Scene images with change listings:
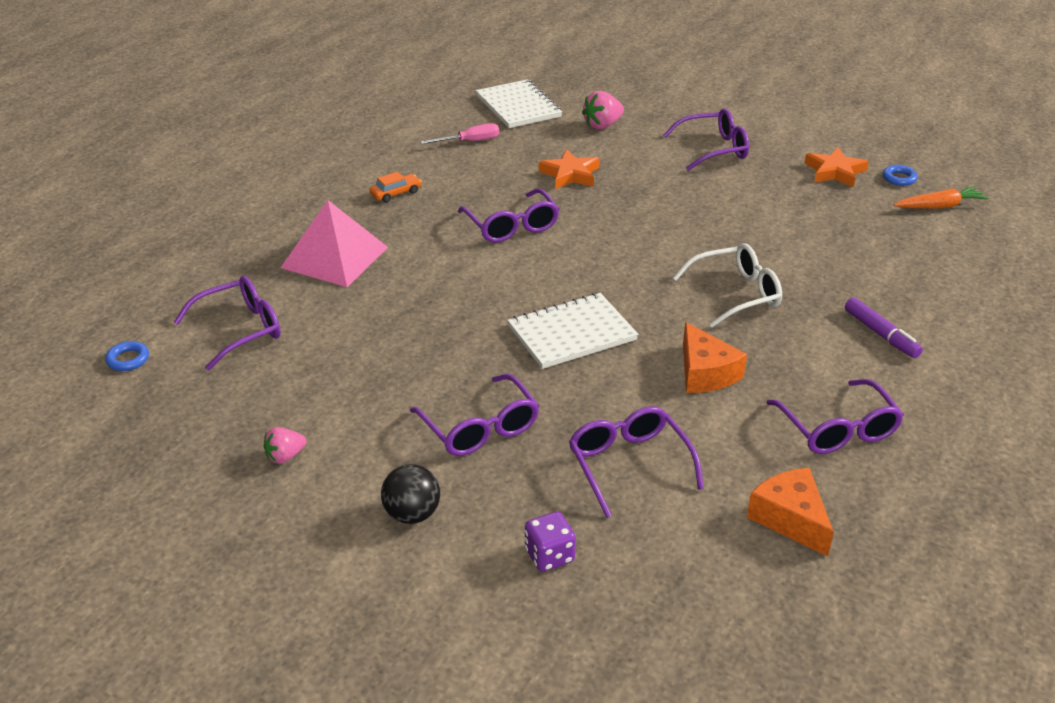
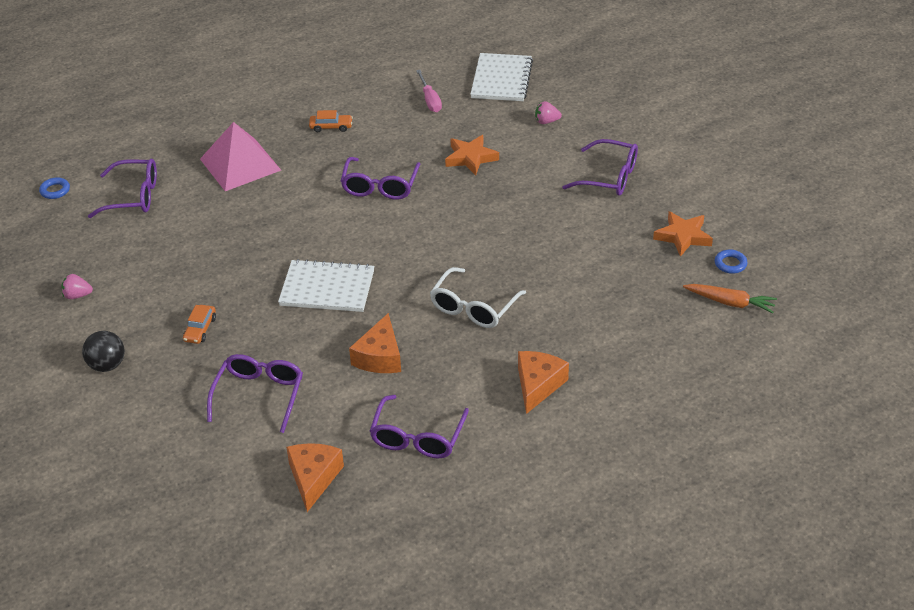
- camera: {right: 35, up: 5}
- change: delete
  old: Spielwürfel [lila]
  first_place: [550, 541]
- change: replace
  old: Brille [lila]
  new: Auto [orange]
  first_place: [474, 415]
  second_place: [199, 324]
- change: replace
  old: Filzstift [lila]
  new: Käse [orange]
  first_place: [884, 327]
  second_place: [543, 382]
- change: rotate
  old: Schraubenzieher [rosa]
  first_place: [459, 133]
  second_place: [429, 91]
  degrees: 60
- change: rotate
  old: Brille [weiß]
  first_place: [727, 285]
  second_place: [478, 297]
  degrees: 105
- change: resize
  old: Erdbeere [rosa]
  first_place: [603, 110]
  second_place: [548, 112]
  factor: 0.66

• _Prompt_:
Could you retype exactly the lines from the one containing "second_place: [429, 91]" through the final line of the data above, and no others?

• _Solution to the problem_:
  second_place: [429, 91]
  degrees: 60
- change: rotate
  old: Brille [weiß]
  first_place: [727, 285]
  second_place: [478, 297]
  degrees: 105
- change: resize
  old: Erdbeere [rosa]
  first_place: [603, 110]
  second_place: [548, 112]
  factor: 0.66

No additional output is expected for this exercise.